### SUPPLIED MATERIAL
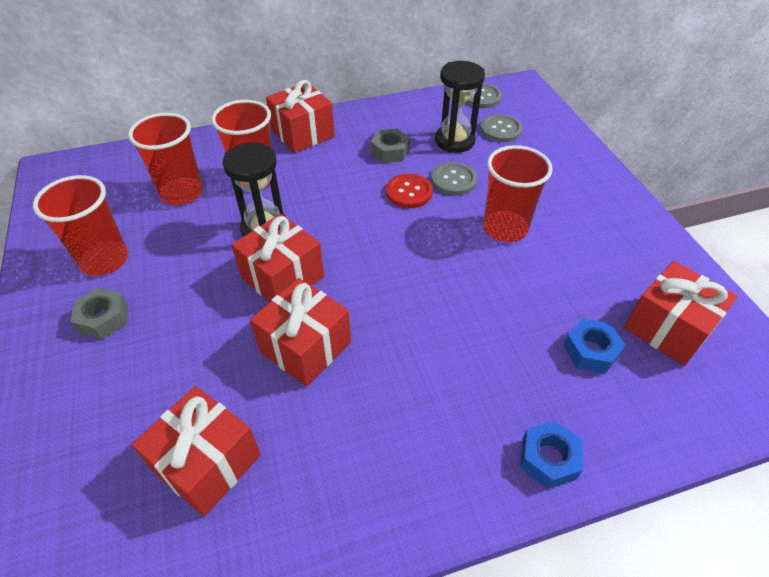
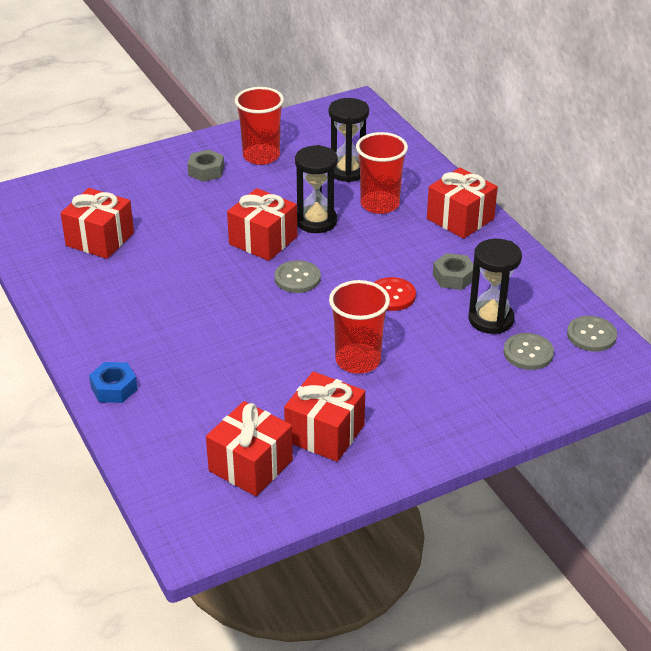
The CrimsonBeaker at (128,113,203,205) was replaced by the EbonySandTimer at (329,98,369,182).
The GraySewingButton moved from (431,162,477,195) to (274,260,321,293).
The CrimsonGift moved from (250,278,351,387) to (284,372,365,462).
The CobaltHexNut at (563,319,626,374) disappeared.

* * *

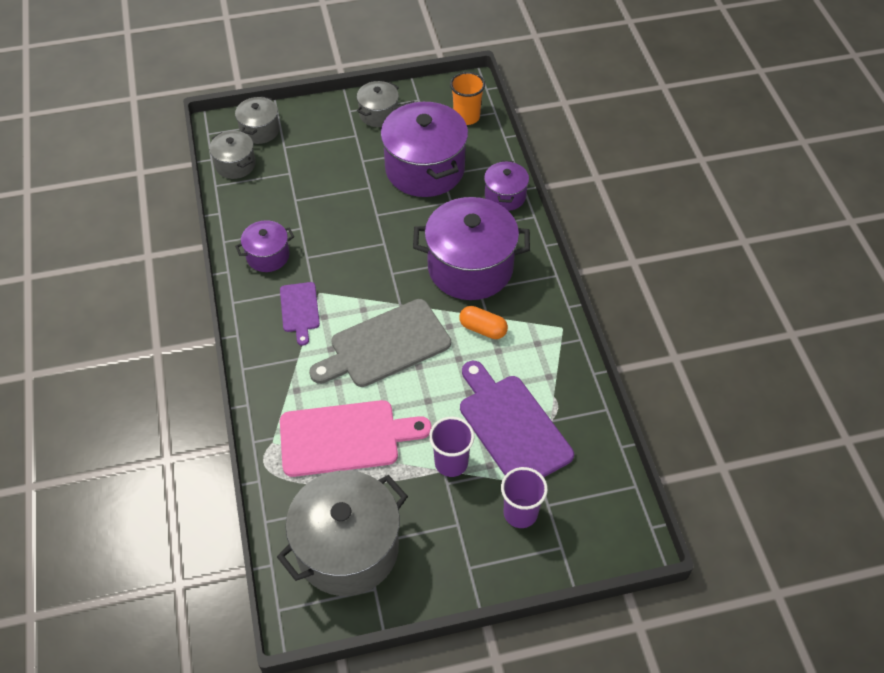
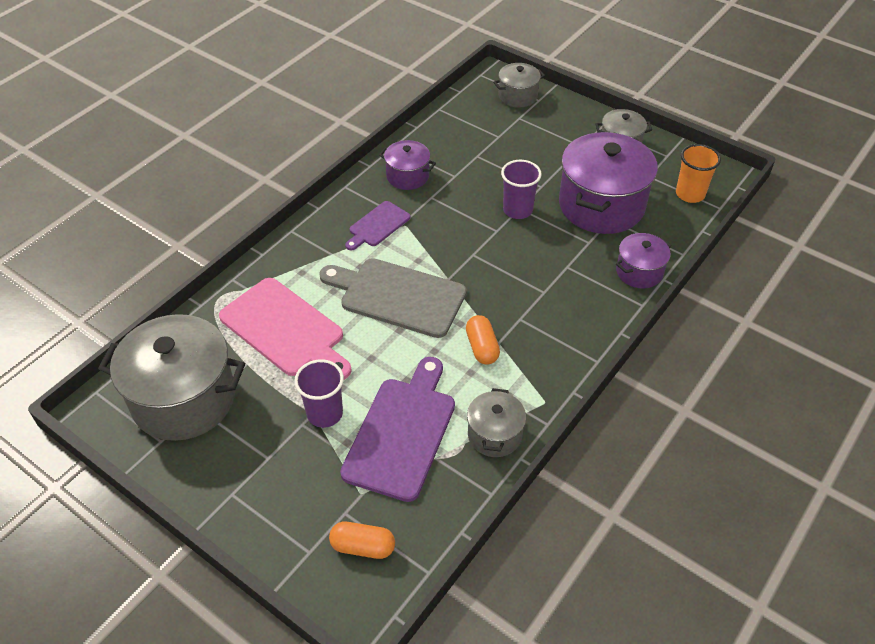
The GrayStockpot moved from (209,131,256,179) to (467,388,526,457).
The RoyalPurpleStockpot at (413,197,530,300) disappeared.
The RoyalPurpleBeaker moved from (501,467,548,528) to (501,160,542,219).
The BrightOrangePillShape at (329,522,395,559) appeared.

### PROBLEM TO WORK ON
Retype word for word everything in the listing above from the line that holds "The RoyalPurpleStockpot at" down to the line that holds "The BrightOrangePillShape at". Keep both end lines and leave out the rest.

### ANSWER TO THIS PROBLEM
The RoyalPurpleStockpot at (413,197,530,300) disappeared.
The RoyalPurpleBeaker moved from (501,467,548,528) to (501,160,542,219).
The BrightOrangePillShape at (329,522,395,559) appeared.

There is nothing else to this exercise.